THE DATA =
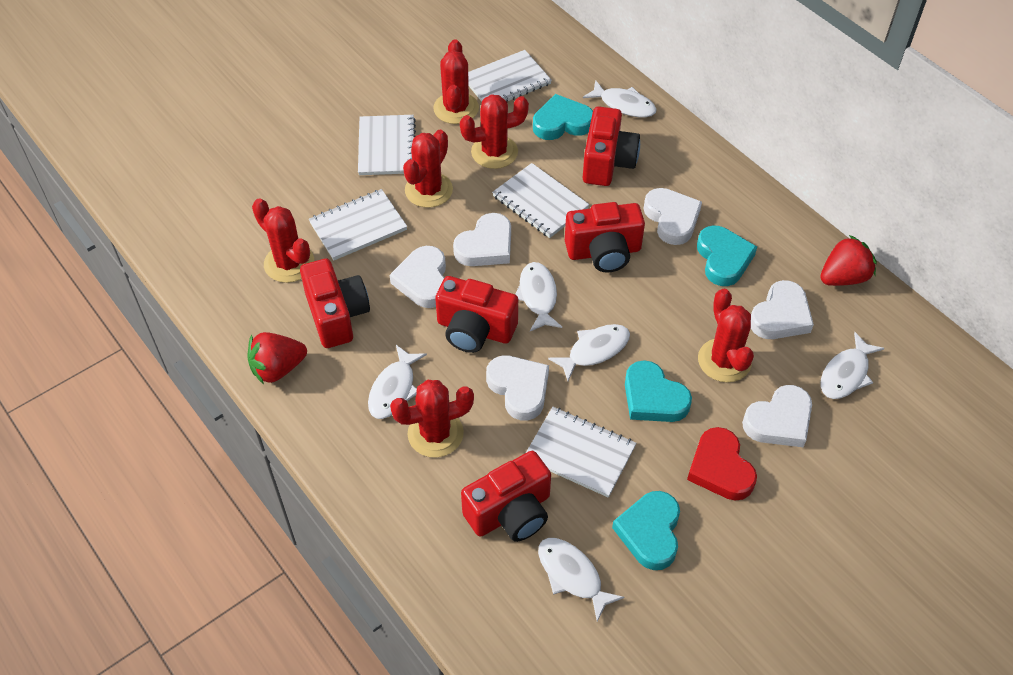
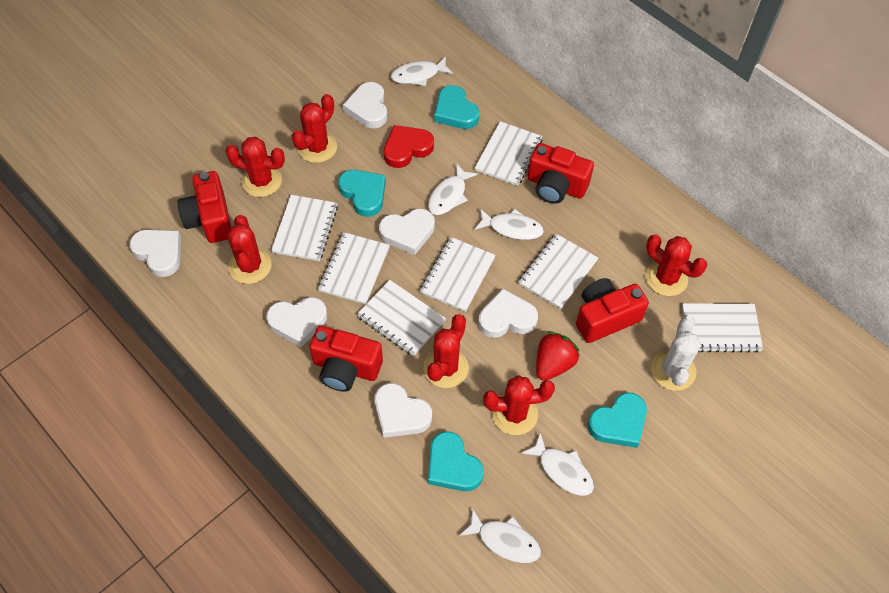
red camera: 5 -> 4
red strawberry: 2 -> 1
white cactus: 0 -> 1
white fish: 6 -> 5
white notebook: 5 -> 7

--

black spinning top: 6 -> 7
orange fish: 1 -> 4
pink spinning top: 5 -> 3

WHAT YOU WILL DO = Once you find the line with "red camera: 5 -> 4" above, print it and every line after it up to and including the line with "white notebook: 5 -> 7", exactly as written and nothing else.

SOLUTION FOR THIS PROBLEM =
red camera: 5 -> 4
red strawberry: 2 -> 1
white cactus: 0 -> 1
white fish: 6 -> 5
white notebook: 5 -> 7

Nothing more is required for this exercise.